◆ **Records for the exercise**

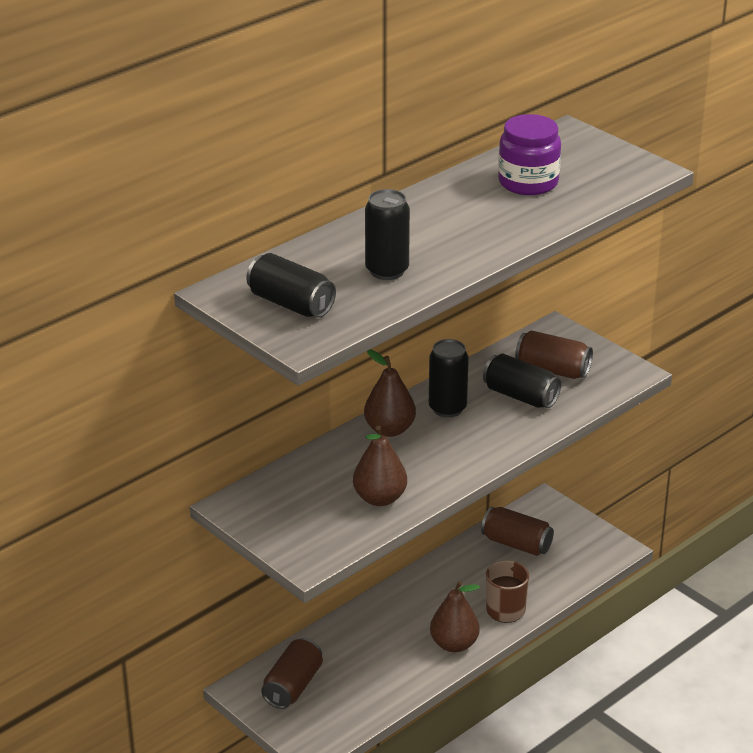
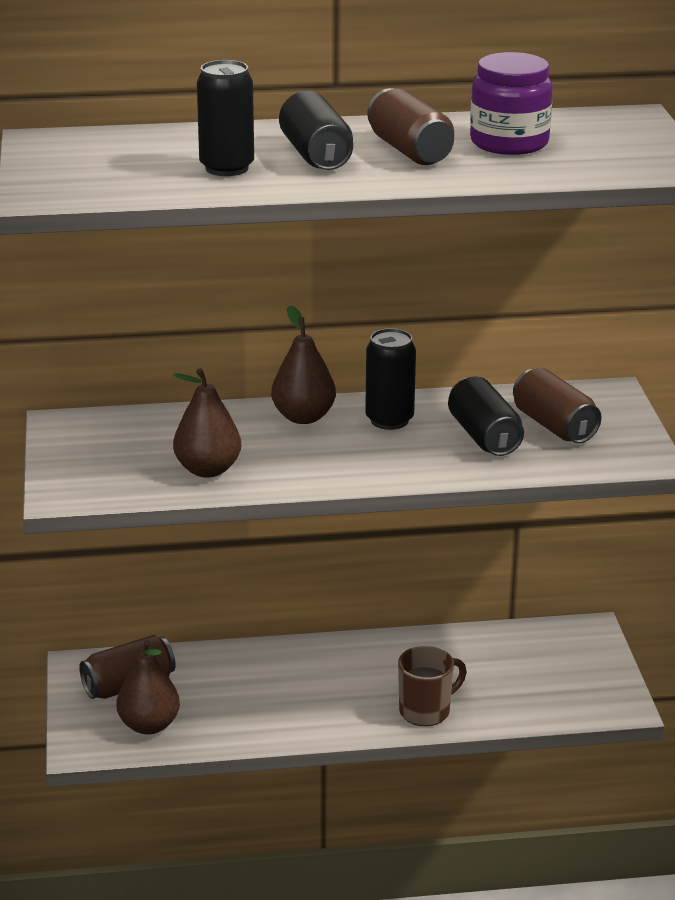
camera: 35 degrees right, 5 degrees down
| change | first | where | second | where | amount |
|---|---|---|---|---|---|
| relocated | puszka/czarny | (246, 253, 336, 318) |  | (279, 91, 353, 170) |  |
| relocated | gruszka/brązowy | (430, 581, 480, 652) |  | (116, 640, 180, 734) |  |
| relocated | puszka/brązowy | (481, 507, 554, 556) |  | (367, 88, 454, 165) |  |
--
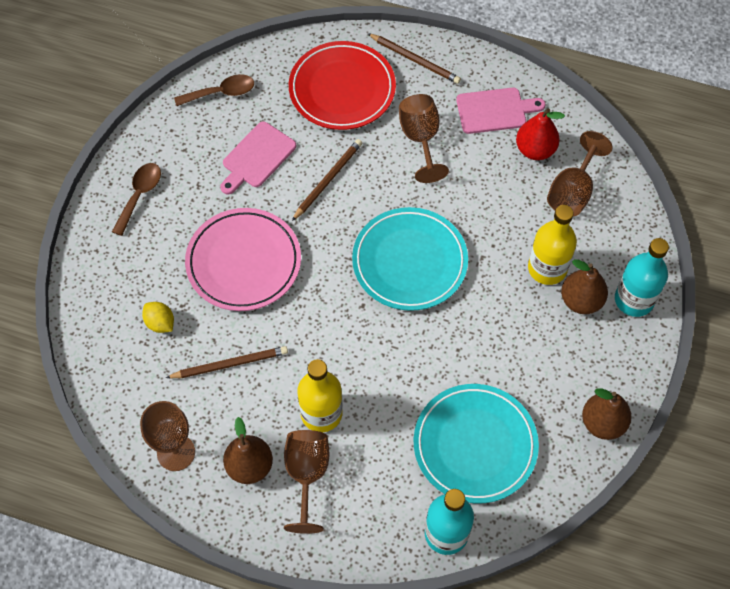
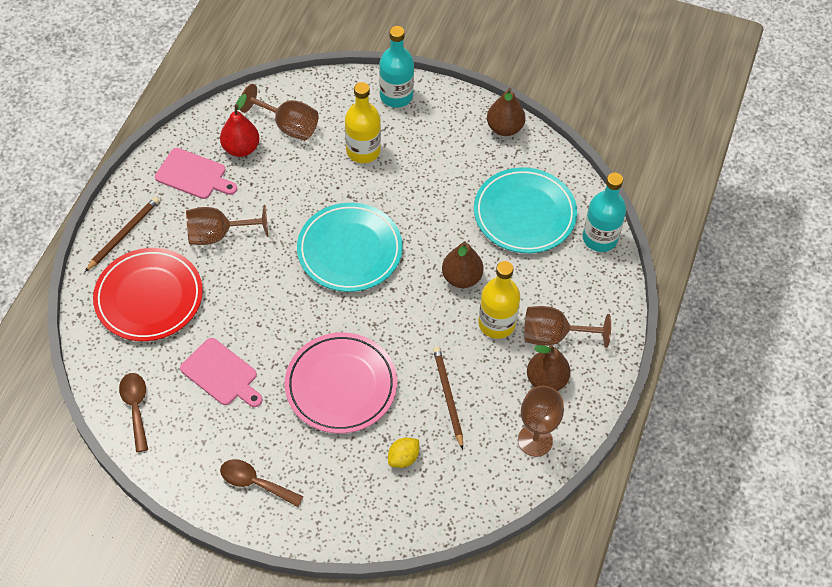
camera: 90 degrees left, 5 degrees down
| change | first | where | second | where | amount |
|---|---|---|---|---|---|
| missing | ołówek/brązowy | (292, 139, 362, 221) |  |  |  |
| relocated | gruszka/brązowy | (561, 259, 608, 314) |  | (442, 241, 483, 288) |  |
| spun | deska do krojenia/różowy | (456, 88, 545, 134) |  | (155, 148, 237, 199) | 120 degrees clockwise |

◆ **Problem statement**
Take from the material above the lines running from the one with "581, 480, 652)" through the one with "relocated | puszka/brązowy", and repeat them exactly, with nothing else.

◆ **Exercise answer**
| relocated | gruszka/brązowy | (430, 581, 480, 652) |  | (116, 640, 180, 734) |  |
| relocated | puszka/brązowy | (481, 507, 554, 556) |  | (367, 88, 454, 165) |  |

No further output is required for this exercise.